■ **WHAT YOU NEED TO DO**: Among the following entries, say how many lines contain the word "before"; the answer is a number and nothing else.

(Stored data entries)
* * * *

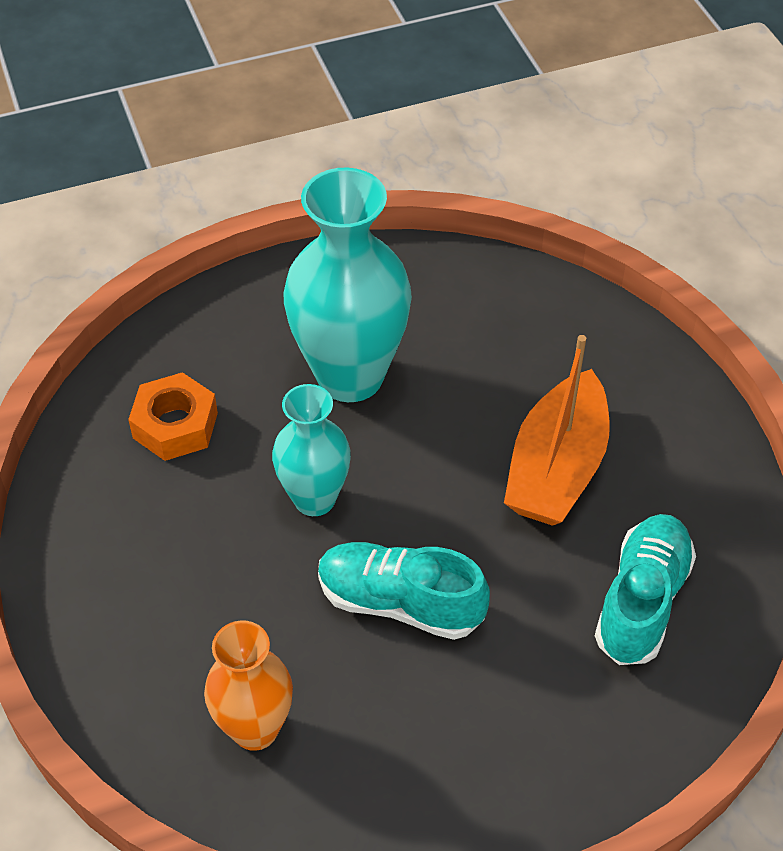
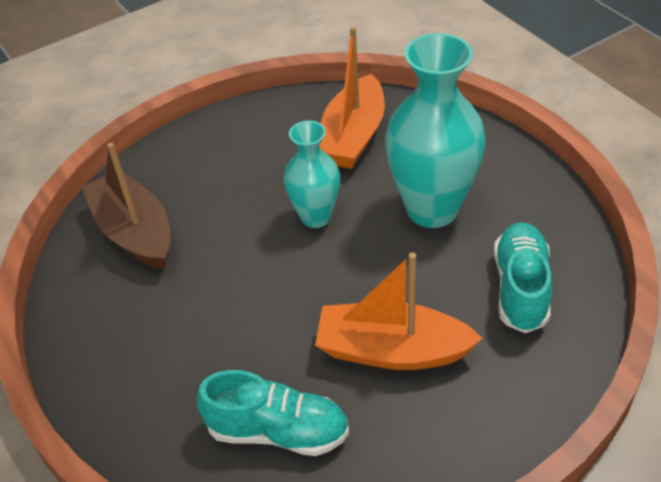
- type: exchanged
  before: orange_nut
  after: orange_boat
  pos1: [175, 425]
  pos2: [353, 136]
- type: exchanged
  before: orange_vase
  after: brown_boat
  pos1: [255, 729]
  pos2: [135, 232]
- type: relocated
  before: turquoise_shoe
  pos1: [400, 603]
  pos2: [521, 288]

* * * *

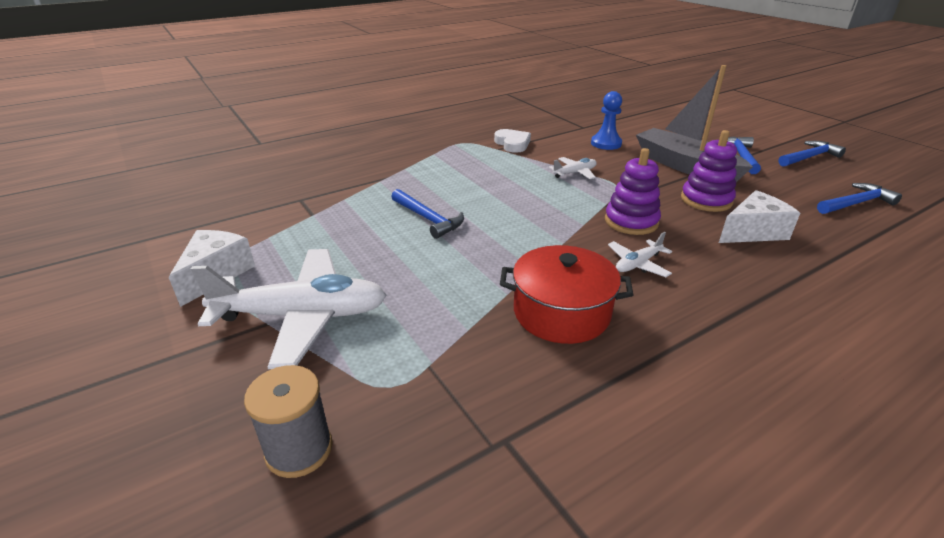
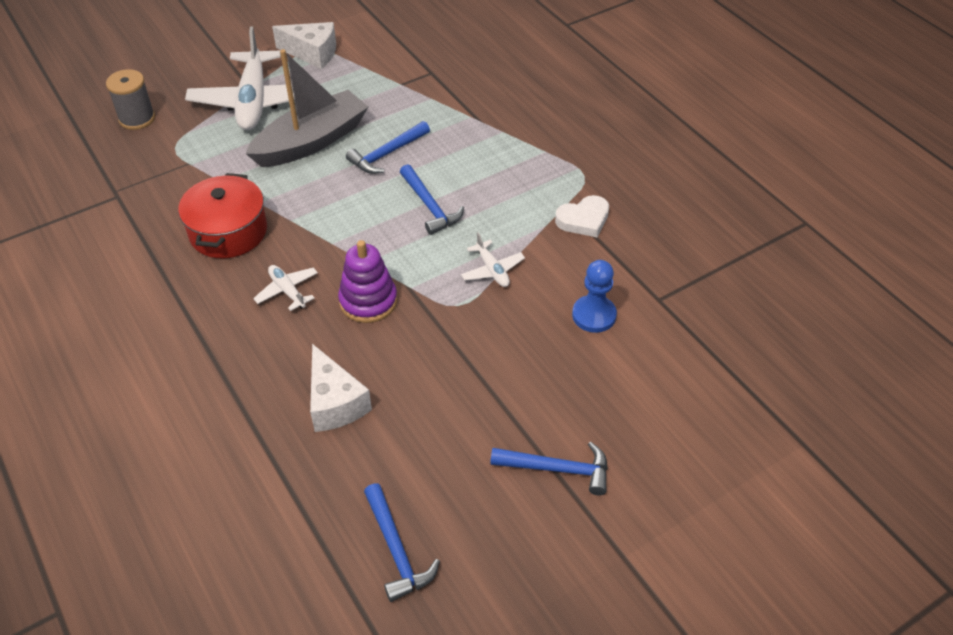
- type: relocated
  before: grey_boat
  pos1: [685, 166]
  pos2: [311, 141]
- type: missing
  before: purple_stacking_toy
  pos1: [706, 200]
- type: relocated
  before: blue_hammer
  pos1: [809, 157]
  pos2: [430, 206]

* * * *

■ **EXERCISE ANSWER**: 6